[RECORDS FOR THE EXERCISE Boundary: Start]

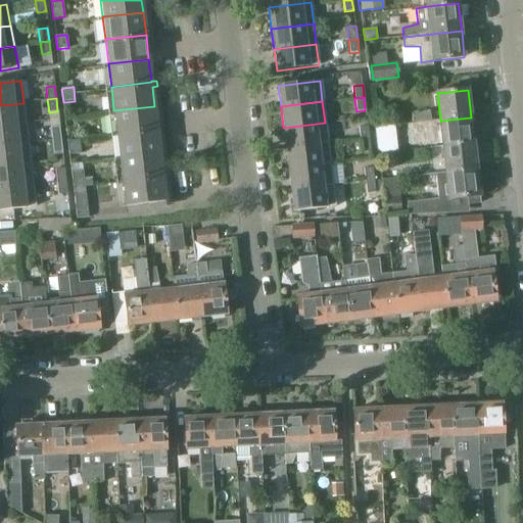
[(0,105),(0,126),(26,124),(24,103),(0,105)]
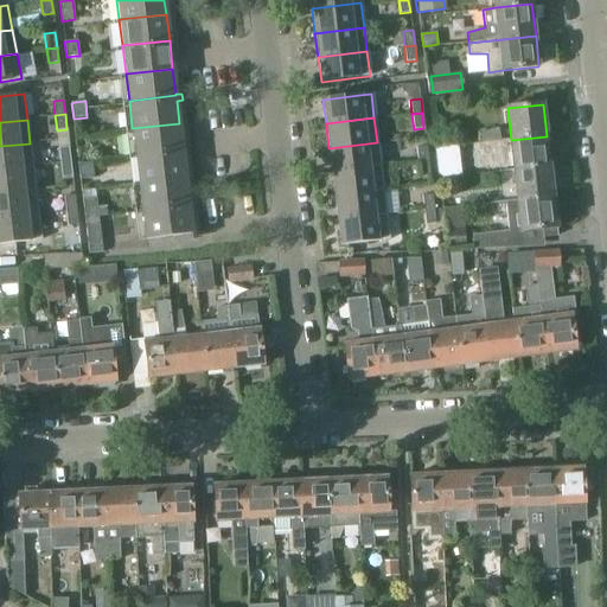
[(135,154),(183,149),(179,123),(132,128),(135,154)]
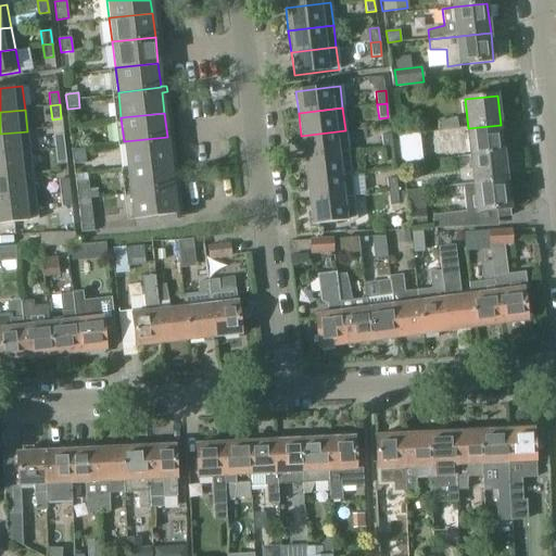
[(440,130),(458,129),(456,118),(439,122),(440,130)]
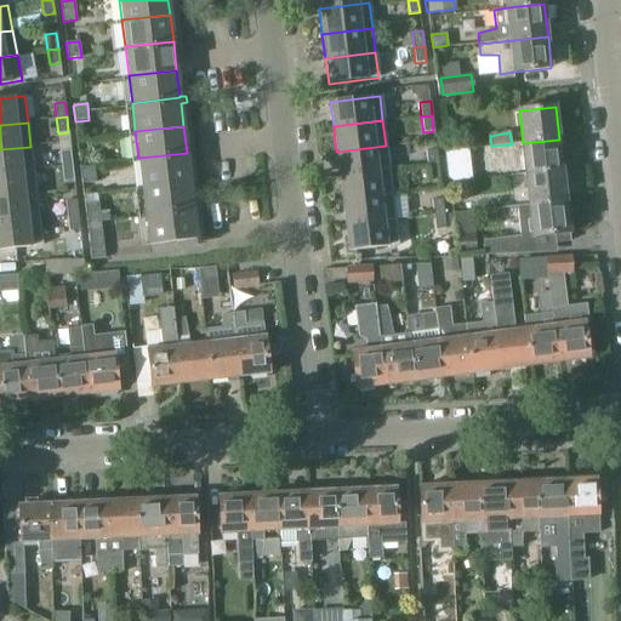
[(559,140),(523,143),(527,174),(563,170),(559,140)]
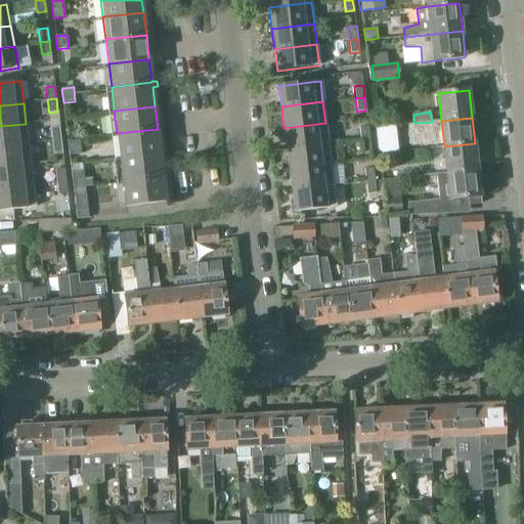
[(432,132),(432,122),(415,123),(415,131),(432,132)]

[RECORDS FOR THE EXERCISE Boundary: End]

PROBLEM STATEMENT: The copy must match the listing above exactly, except that it holds no pictures.

RESULT FOR THIS TASK:
[(0,105),(0,126),(26,124),(24,103),(0,105)]
[(135,154),(183,149),(179,123),(132,128),(135,154)]
[(440,130),(458,129),(456,118),(439,122),(440,130)]
[(559,140),(523,143),(527,174),(563,170),(559,140)]
[(432,132),(432,122),(415,123),(415,131),(432,132)]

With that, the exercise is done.